Exercise instructions. Repeat the entries exactly but omit the pictures.

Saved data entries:
------------------------------

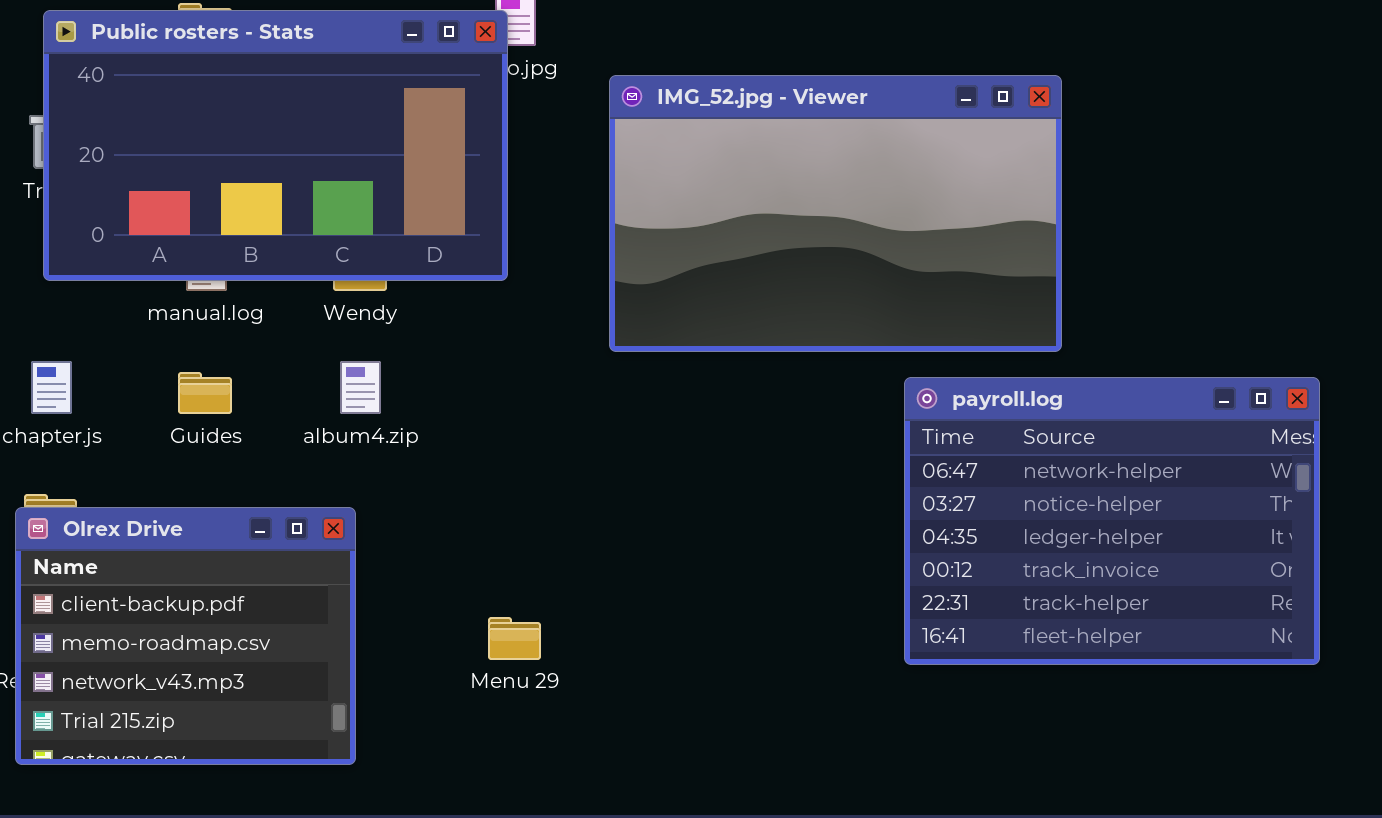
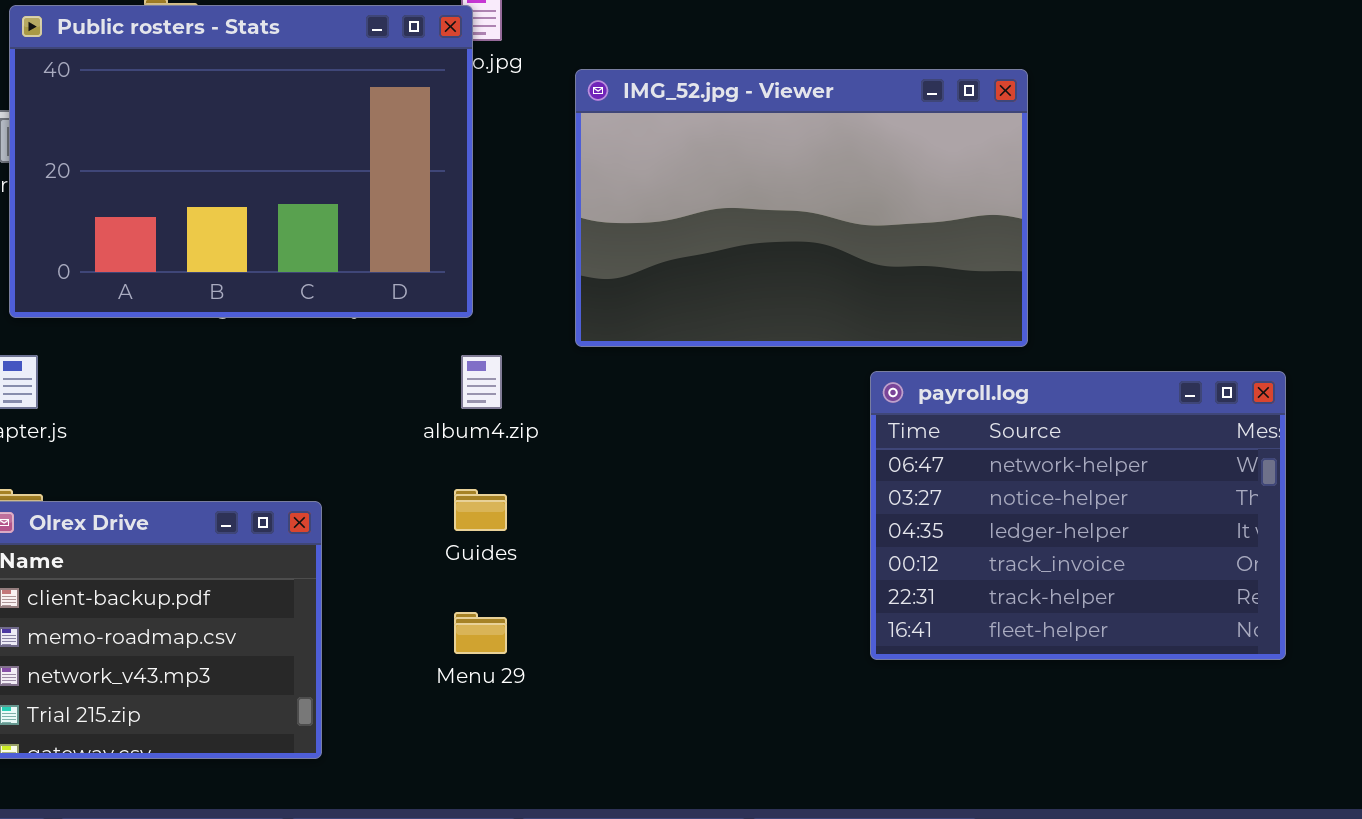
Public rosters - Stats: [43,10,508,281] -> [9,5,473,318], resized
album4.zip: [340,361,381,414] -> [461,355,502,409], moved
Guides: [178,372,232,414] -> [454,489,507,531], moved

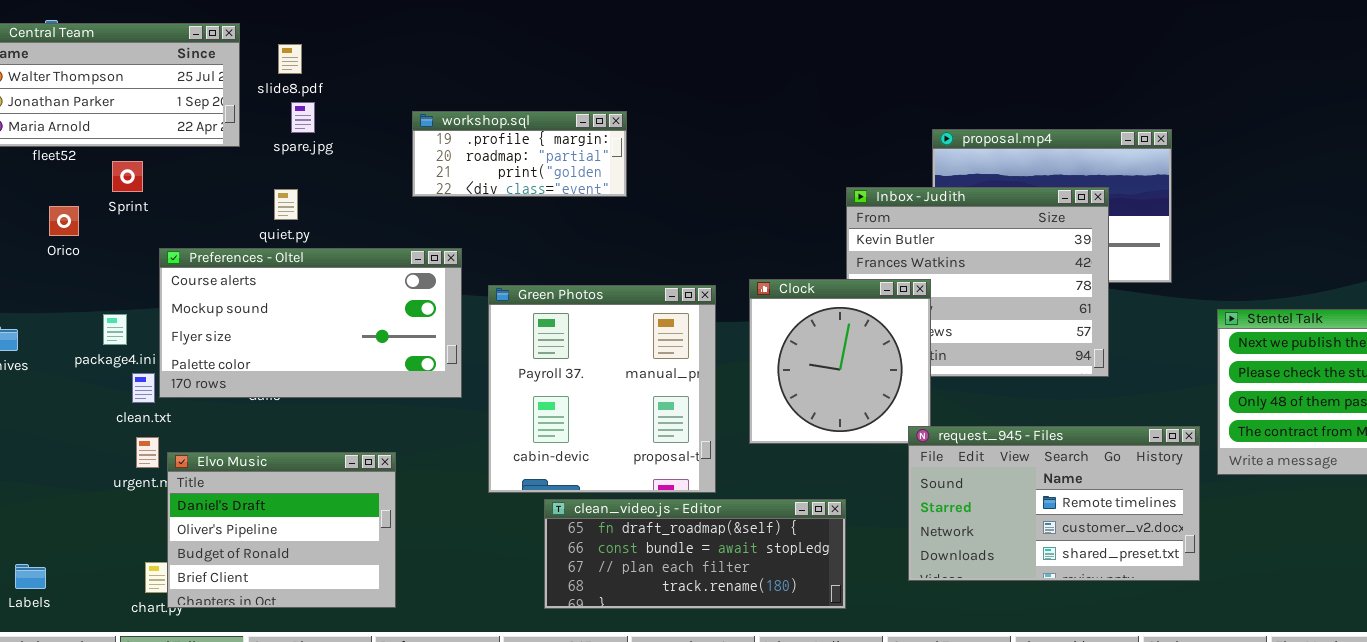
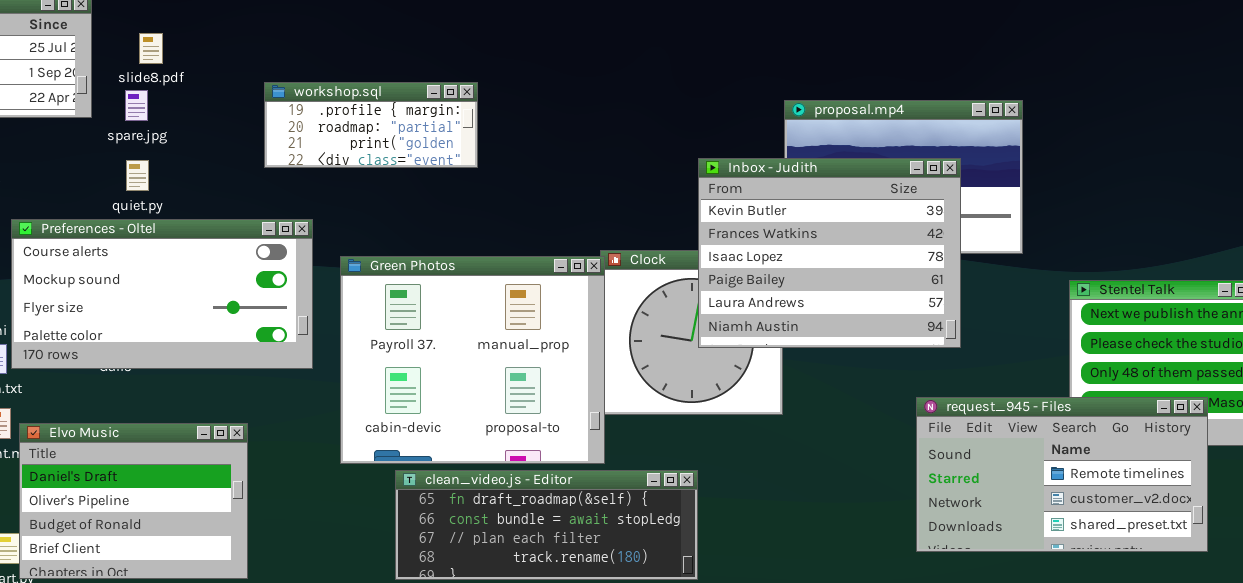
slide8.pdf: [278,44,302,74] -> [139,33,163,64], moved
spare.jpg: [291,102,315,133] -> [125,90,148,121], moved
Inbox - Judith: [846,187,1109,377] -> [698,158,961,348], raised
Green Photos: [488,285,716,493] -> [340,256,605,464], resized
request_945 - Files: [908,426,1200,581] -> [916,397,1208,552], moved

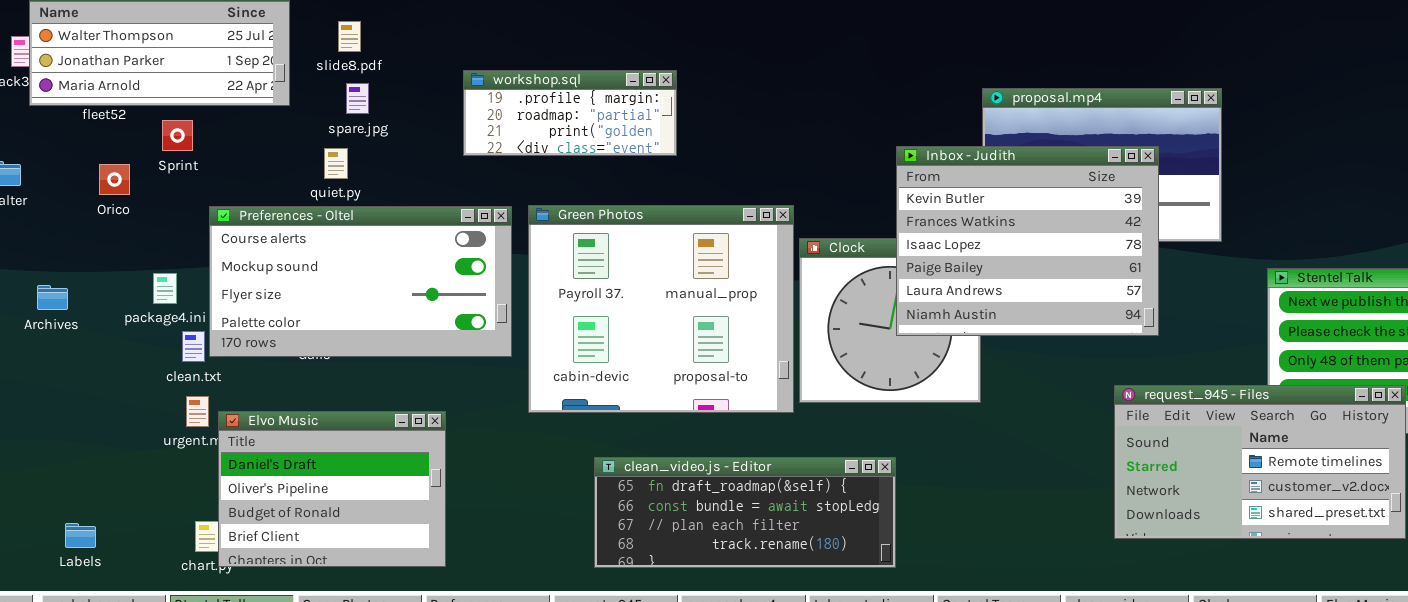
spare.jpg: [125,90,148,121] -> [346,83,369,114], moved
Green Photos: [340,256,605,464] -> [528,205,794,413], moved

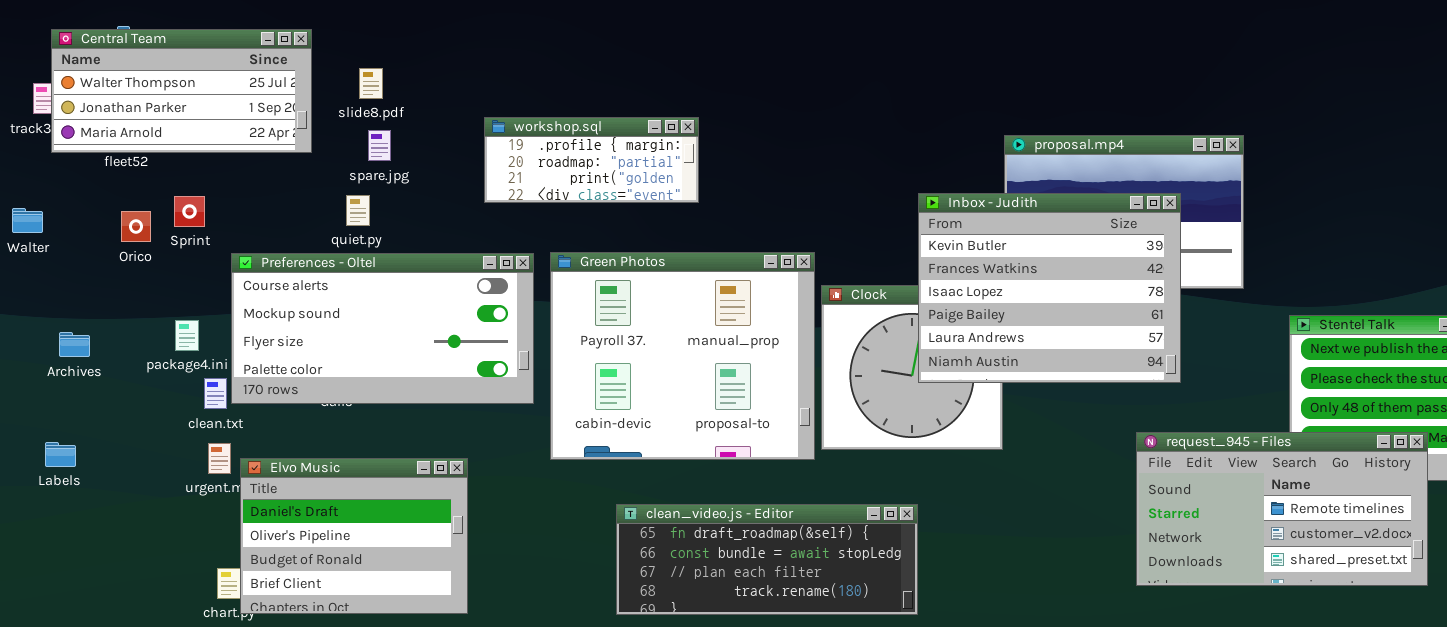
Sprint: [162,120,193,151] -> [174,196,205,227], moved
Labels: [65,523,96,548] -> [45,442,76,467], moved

------------------------------

Task answer.
Public rosters - Stats: [43,10,508,281] -> [9,5,473,318], resized
album4.zip: [340,361,381,414] -> [461,355,502,409], moved
Guides: [178,372,232,414] -> [454,489,507,531], moved

slide8.pdf: [278,44,302,74] -> [139,33,163,64], moved
spare.jpg: [291,102,315,133] -> [125,90,148,121], moved
Inbox - Judith: [846,187,1109,377] -> [698,158,961,348], raised
Green Photos: [488,285,716,493] -> [340,256,605,464], resized
request_945 - Files: [908,426,1200,581] -> [916,397,1208,552], moved

spare.jpg: [125,90,148,121] -> [346,83,369,114], moved
Green Photos: [340,256,605,464] -> [528,205,794,413], moved

Sprint: [162,120,193,151] -> [174,196,205,227], moved
Labels: [65,523,96,548] -> [45,442,76,467], moved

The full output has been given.